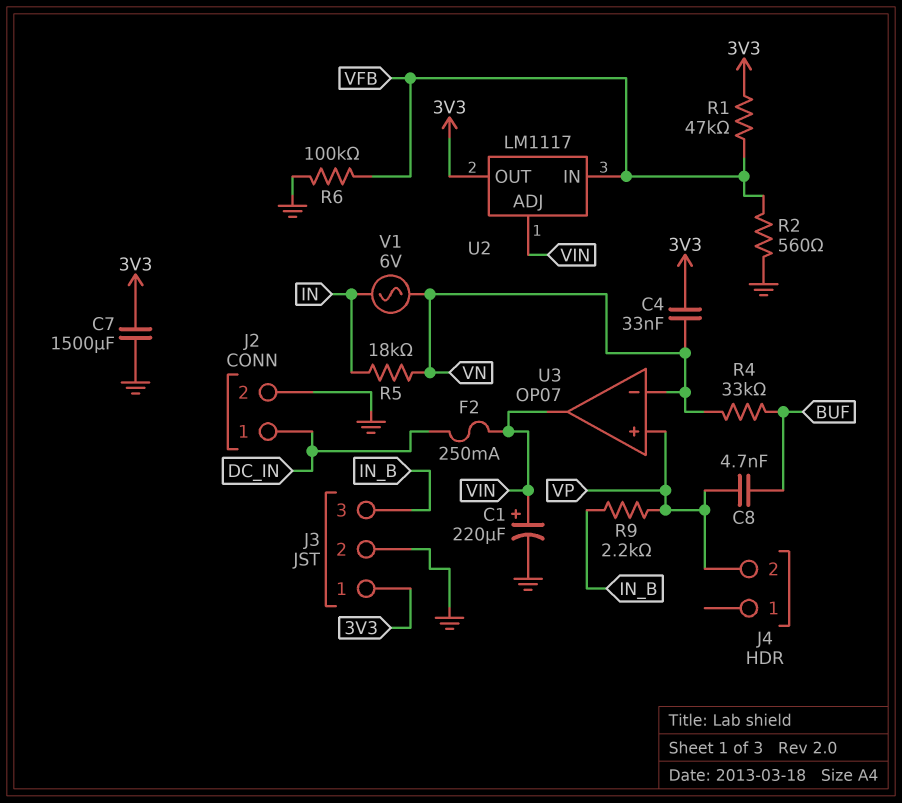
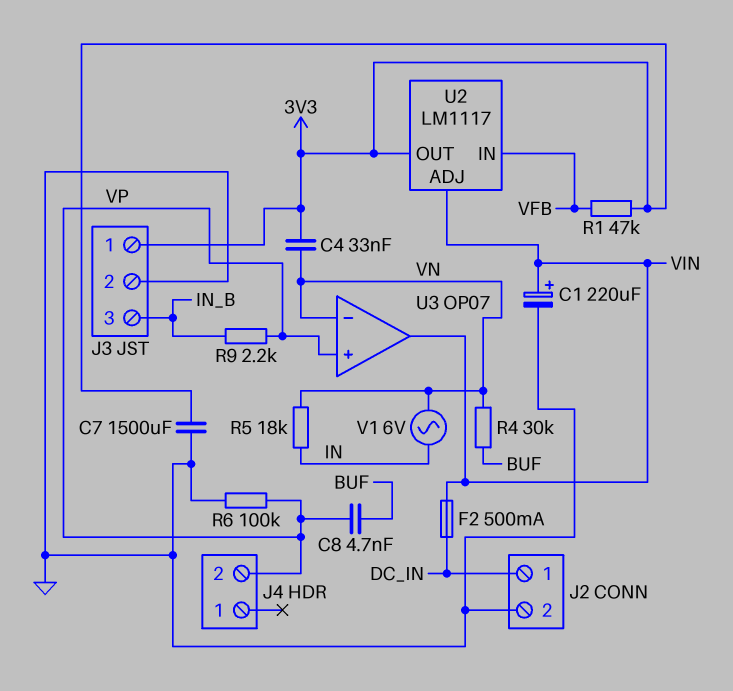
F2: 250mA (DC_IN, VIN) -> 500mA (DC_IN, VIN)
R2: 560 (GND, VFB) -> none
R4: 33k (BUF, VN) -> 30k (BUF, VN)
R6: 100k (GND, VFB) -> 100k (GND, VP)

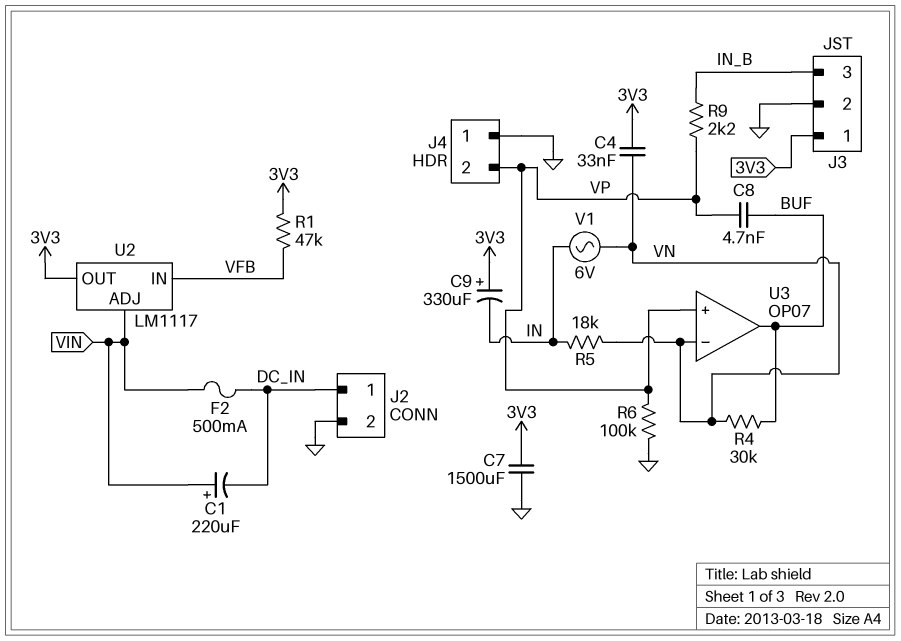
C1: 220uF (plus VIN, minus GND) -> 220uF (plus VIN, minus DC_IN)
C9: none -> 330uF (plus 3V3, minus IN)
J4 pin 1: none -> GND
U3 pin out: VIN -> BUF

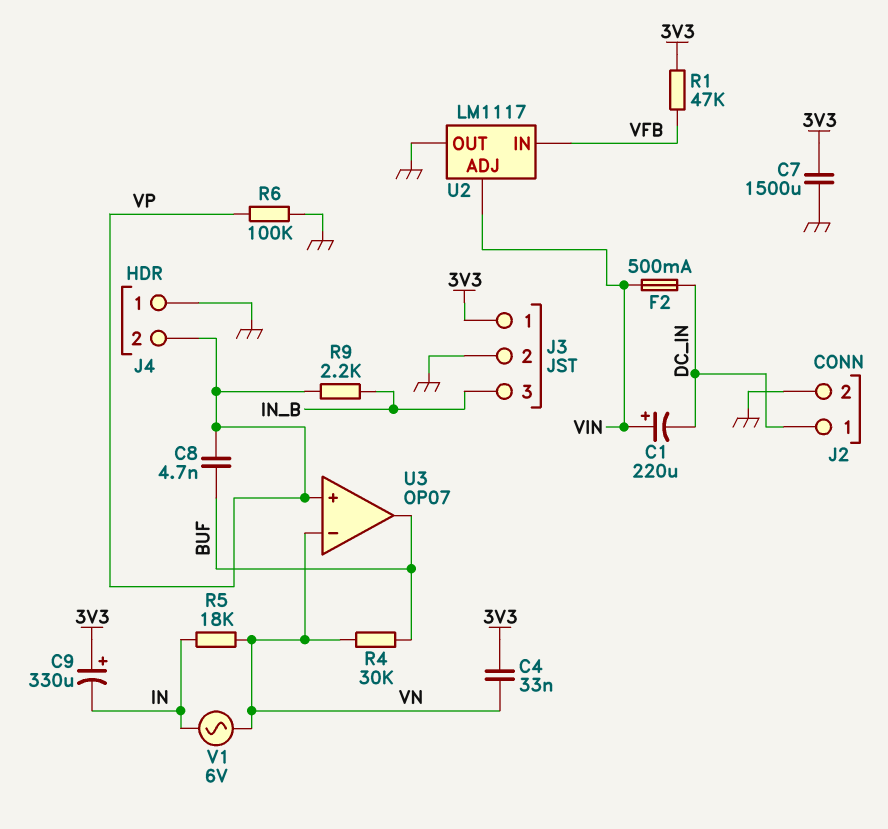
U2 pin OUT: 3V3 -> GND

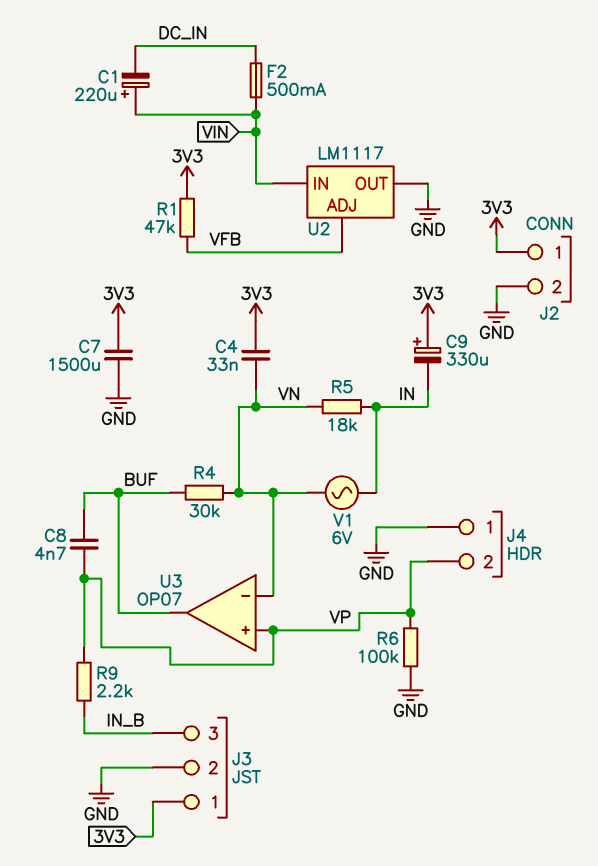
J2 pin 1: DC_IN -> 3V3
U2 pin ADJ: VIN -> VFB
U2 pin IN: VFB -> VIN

Your objective
The expected output is each entry given again word for word, with pictures dropped.

Result below
F2: 250mA (DC_IN, VIN) -> 500mA (DC_IN, VIN)
R2: 560 (GND, VFB) -> none
R4: 33k (BUF, VN) -> 30k (BUF, VN)
R6: 100k (GND, VFB) -> 100k (GND, VP)

C1: 220uF (plus VIN, minus GND) -> 220uF (plus VIN, minus DC_IN)
C9: none -> 330uF (plus 3V3, minus IN)
J4 pin 1: none -> GND
U3 pin out: VIN -> BUF

U2 pin OUT: 3V3 -> GND

J2 pin 1: DC_IN -> 3V3
U2 pin ADJ: VIN -> VFB
U2 pin IN: VFB -> VIN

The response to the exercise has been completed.